:: Data shown ::

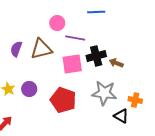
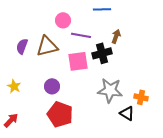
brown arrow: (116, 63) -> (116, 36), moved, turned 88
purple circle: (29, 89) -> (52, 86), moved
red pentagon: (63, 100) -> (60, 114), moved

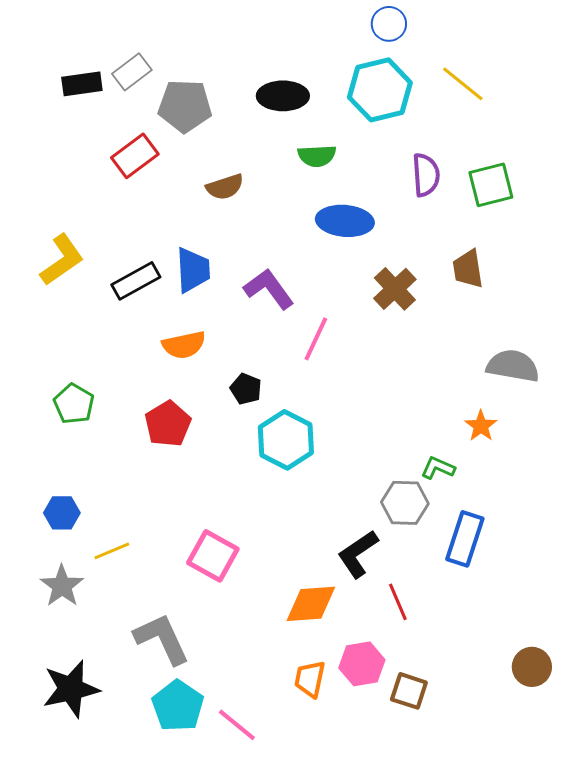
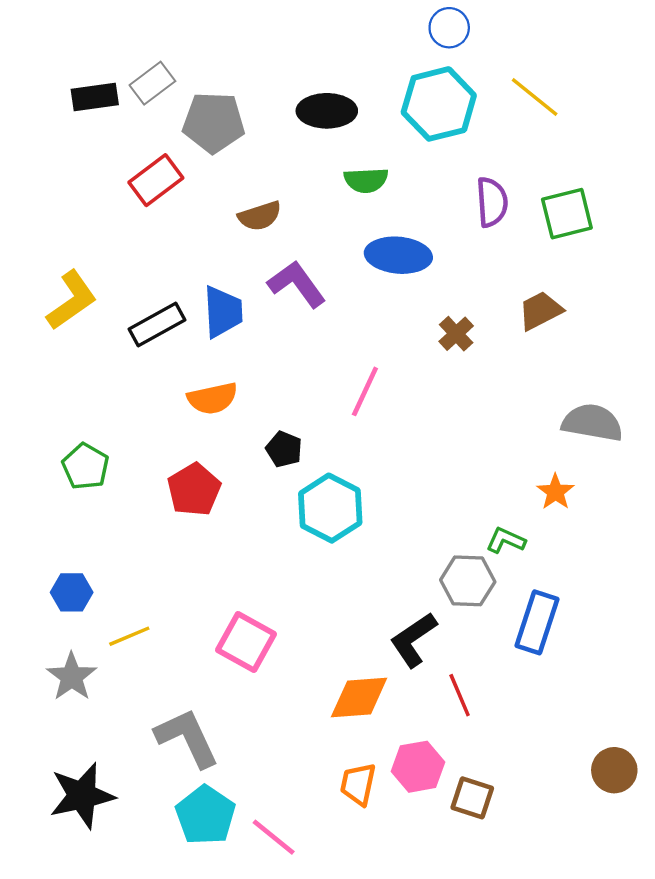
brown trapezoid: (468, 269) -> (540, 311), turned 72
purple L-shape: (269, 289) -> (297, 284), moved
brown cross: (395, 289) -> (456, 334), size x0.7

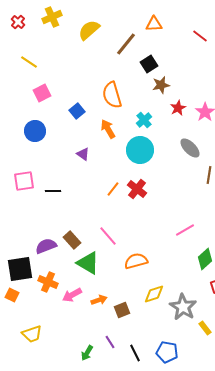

:::

# Exercise
Every line above should be output exactly, except for the pictures.

# Answer area
brown arrow: (116, 63) -> (116, 36), moved, turned 88
purple circle: (29, 89) -> (52, 86), moved
red pentagon: (63, 100) -> (60, 114), moved

brown trapezoid: (468, 269) -> (540, 311), turned 72
purple L-shape: (269, 289) -> (297, 284), moved
brown cross: (395, 289) -> (456, 334), size x0.7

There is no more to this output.